■ **Short exercise**
Repeat the lines below verbatim, leaving the pictures out.

■ **Given data**
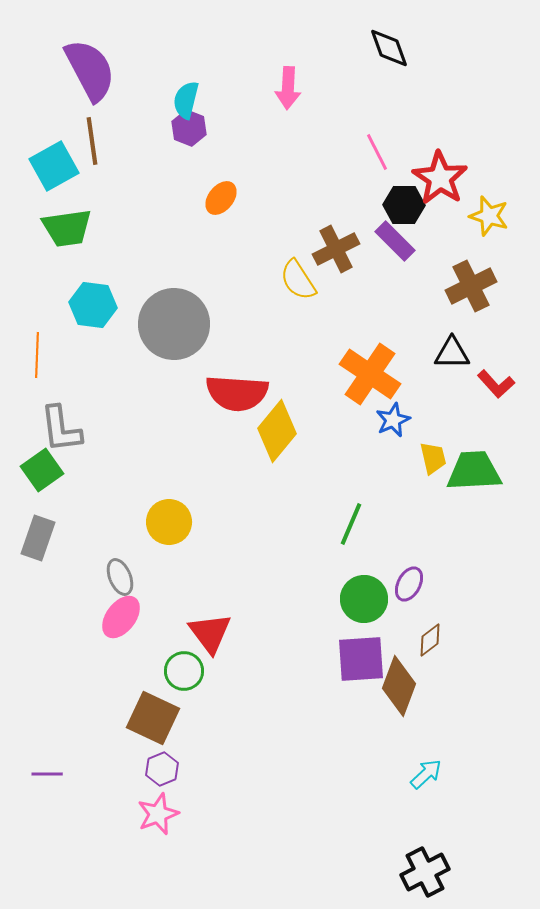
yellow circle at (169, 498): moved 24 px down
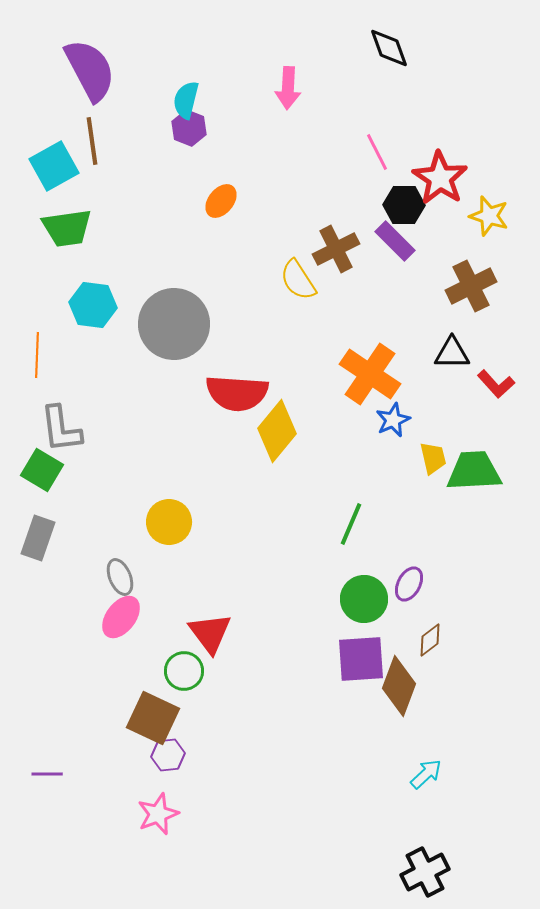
orange ellipse at (221, 198): moved 3 px down
green square at (42, 470): rotated 24 degrees counterclockwise
purple hexagon at (162, 769): moved 6 px right, 14 px up; rotated 16 degrees clockwise
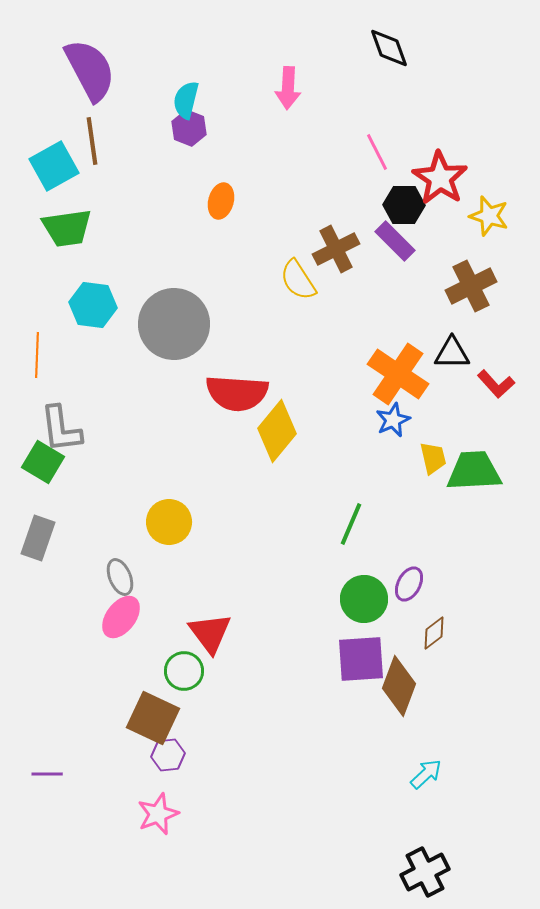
orange ellipse at (221, 201): rotated 24 degrees counterclockwise
orange cross at (370, 374): moved 28 px right
green square at (42, 470): moved 1 px right, 8 px up
brown diamond at (430, 640): moved 4 px right, 7 px up
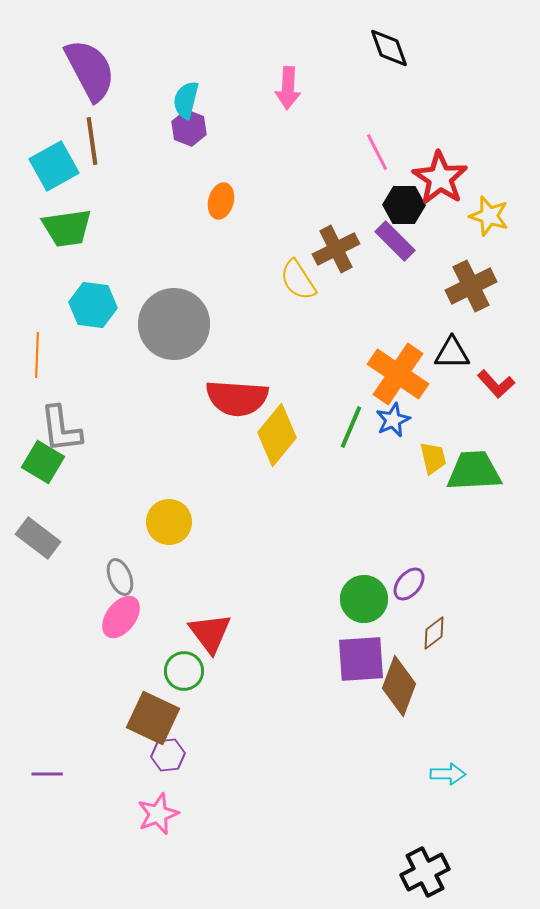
red semicircle at (237, 393): moved 5 px down
yellow diamond at (277, 431): moved 4 px down
green line at (351, 524): moved 97 px up
gray rectangle at (38, 538): rotated 72 degrees counterclockwise
purple ellipse at (409, 584): rotated 12 degrees clockwise
cyan arrow at (426, 774): moved 22 px right; rotated 44 degrees clockwise
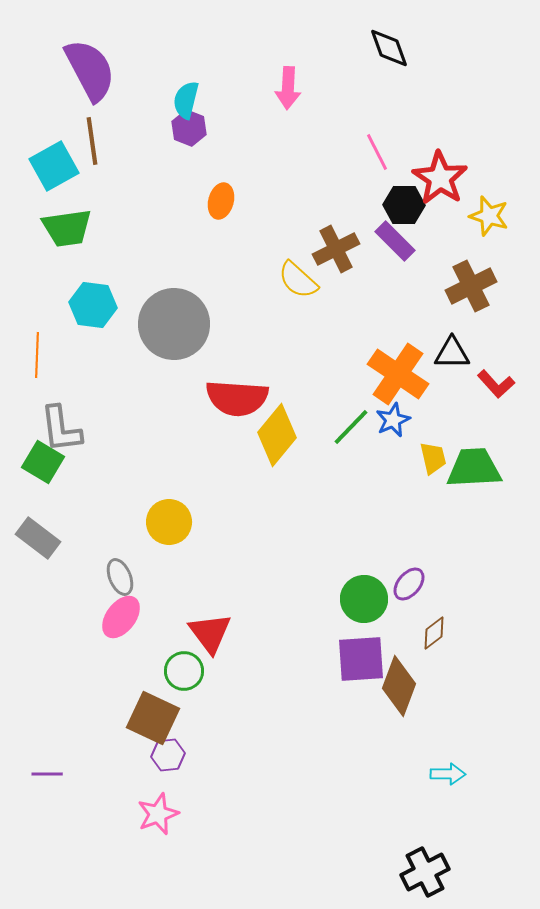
yellow semicircle at (298, 280): rotated 15 degrees counterclockwise
green line at (351, 427): rotated 21 degrees clockwise
green trapezoid at (474, 471): moved 3 px up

■ **Solution to the exercise**
yellow circle at (169, 498): moved 24 px down
orange ellipse at (221, 198): moved 3 px down
green square at (42, 470): rotated 24 degrees counterclockwise
purple hexagon at (162, 769): moved 6 px right, 14 px up; rotated 16 degrees clockwise
orange ellipse at (221, 201): rotated 24 degrees counterclockwise
orange cross at (370, 374): moved 28 px right
green square at (42, 470): moved 1 px right, 8 px up
brown diamond at (430, 640): moved 4 px right, 7 px up
red semicircle at (237, 393): moved 5 px down
yellow diamond at (277, 431): moved 4 px down
green line at (351, 524): moved 97 px up
gray rectangle at (38, 538): rotated 72 degrees counterclockwise
purple ellipse at (409, 584): rotated 12 degrees clockwise
cyan arrow at (426, 774): moved 22 px right; rotated 44 degrees clockwise
yellow semicircle at (298, 280): rotated 15 degrees counterclockwise
green line at (351, 427): rotated 21 degrees clockwise
green trapezoid at (474, 471): moved 3 px up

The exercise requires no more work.